[Task brief] Write the listing out again word for word, leaving each picture behind.

[Raw data]

########

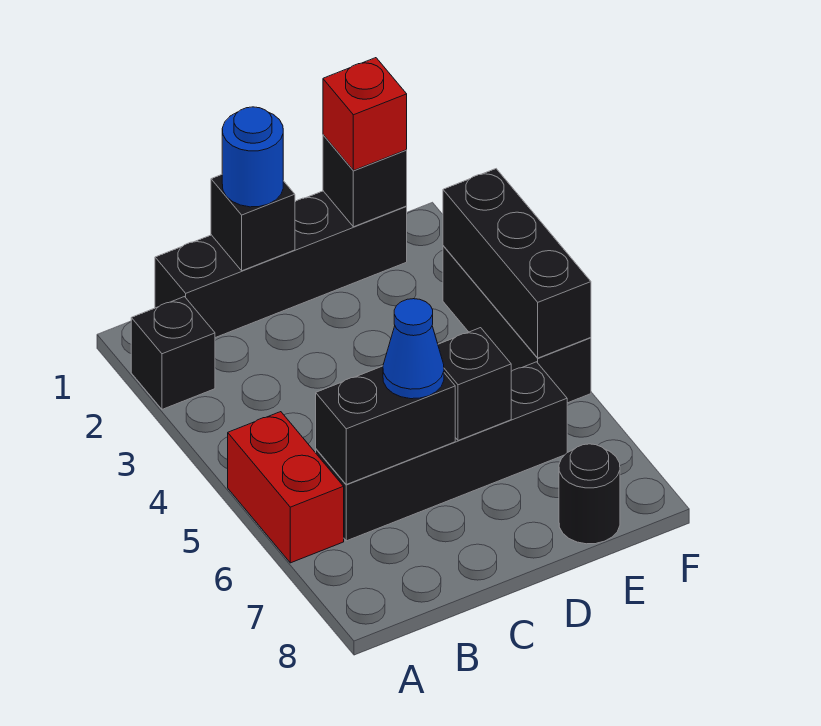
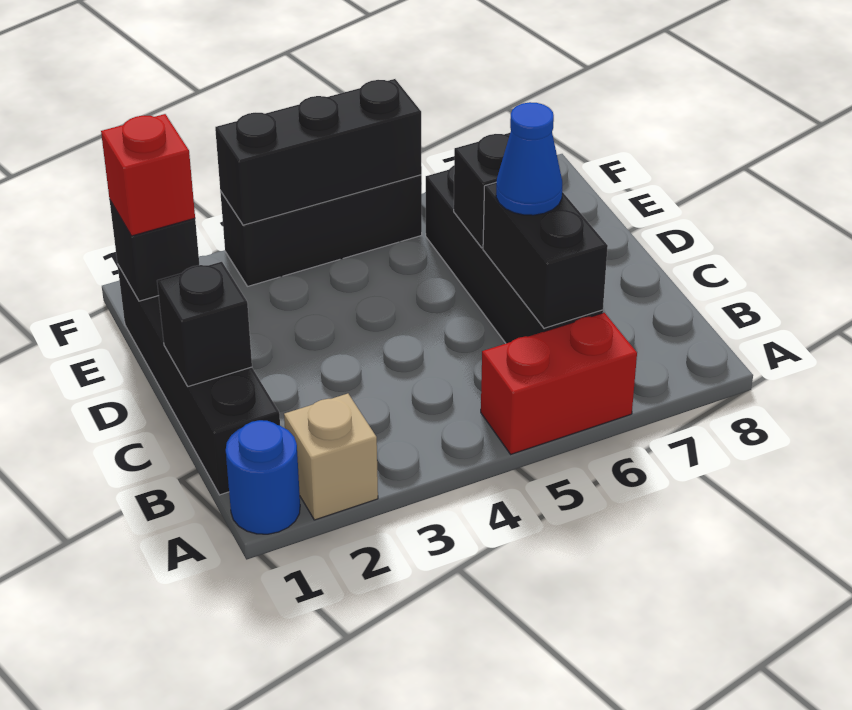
black brick A2 level 1 -> tan brick A2 level 1
blue round brick C1 level 3 -> blue round brick A1 level 1
black round brick E8 level 1 -> none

########

[Solution to the exercise]
black brick A2 level 1 -> tan brick A2 level 1
blue round brick C1 level 3 -> blue round brick A1 level 1
black round brick E8 level 1 -> none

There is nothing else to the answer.